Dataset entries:
•••••
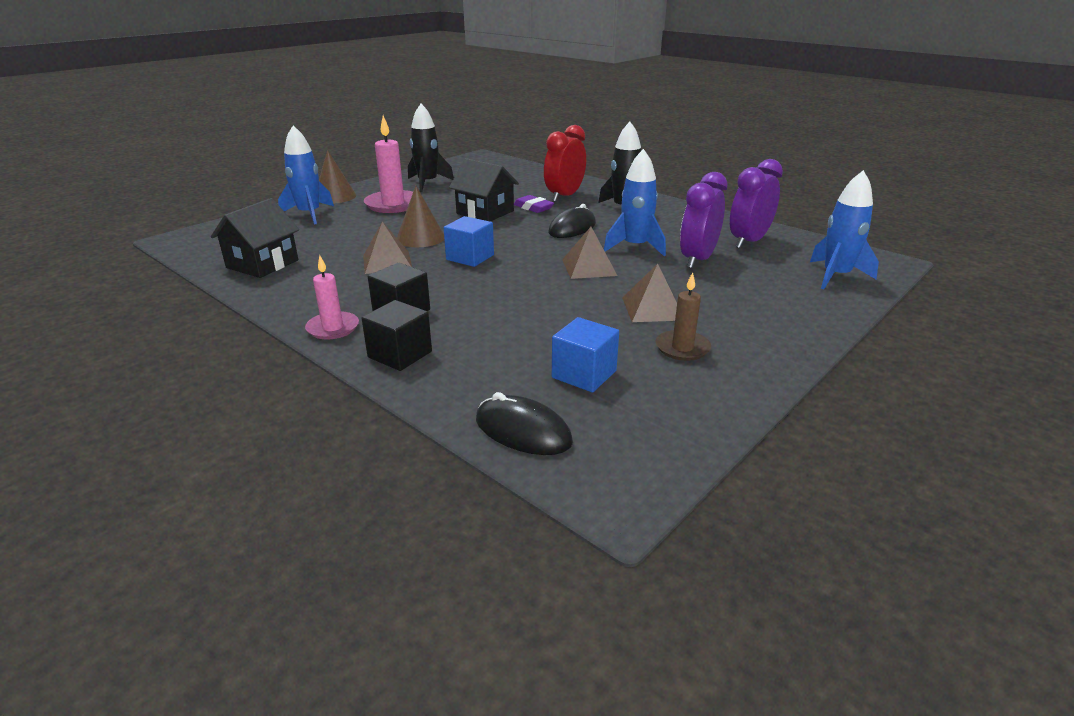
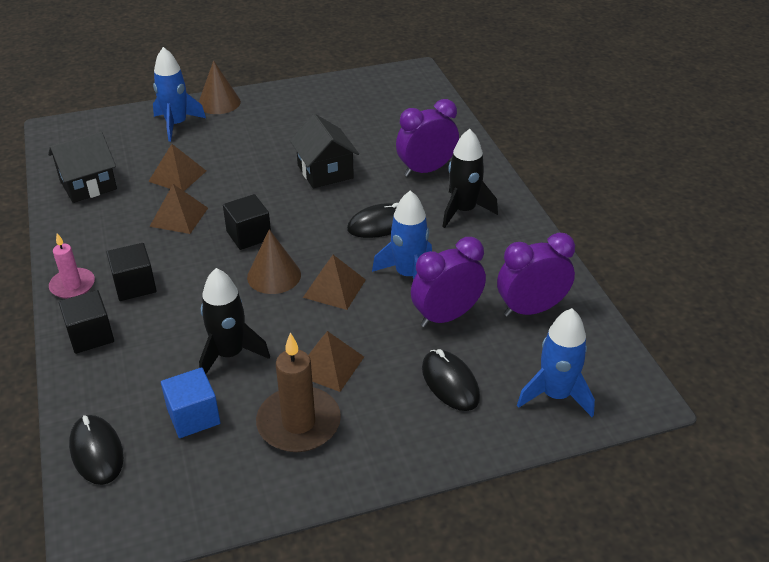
camera: 30 degrees right, 10 degrees up
(351, 240) = (177, 176): none -> brown pyramid
(393, 204) = (257, 132): pink candle -> none
(420, 238) = (234, 192): brown cone -> brown cone (274, 275)
(427, 183) = (318, 105): black rocket -> black rocket (229, 354)
(470, 257) = (249, 235): blue cube -> black cube
(533, 208) = (377, 179): purple eraser -> none
(564, 196) = (426, 170): red clock -> purple clock
(682, 348) = (299, 423): brown candle -> brown candle, size x1.62
(757, 291) = (450, 383): none -> black mouse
•••••
Aim of the task >> Transcribe all of the records above character for character. Exclude the pictures.

Answer space >>
camera: 30 degrees right, 10 degrees up
(351, 240) = (177, 176): none -> brown pyramid
(393, 204) = (257, 132): pink candle -> none
(420, 238) = (234, 192): brown cone -> brown cone (274, 275)
(427, 183) = (318, 105): black rocket -> black rocket (229, 354)
(470, 257) = (249, 235): blue cube -> black cube
(533, 208) = (377, 179): purple eraser -> none
(564, 196) = (426, 170): red clock -> purple clock
(682, 348) = (299, 423): brown candle -> brown candle, size x1.62
(757, 291) = (450, 383): none -> black mouse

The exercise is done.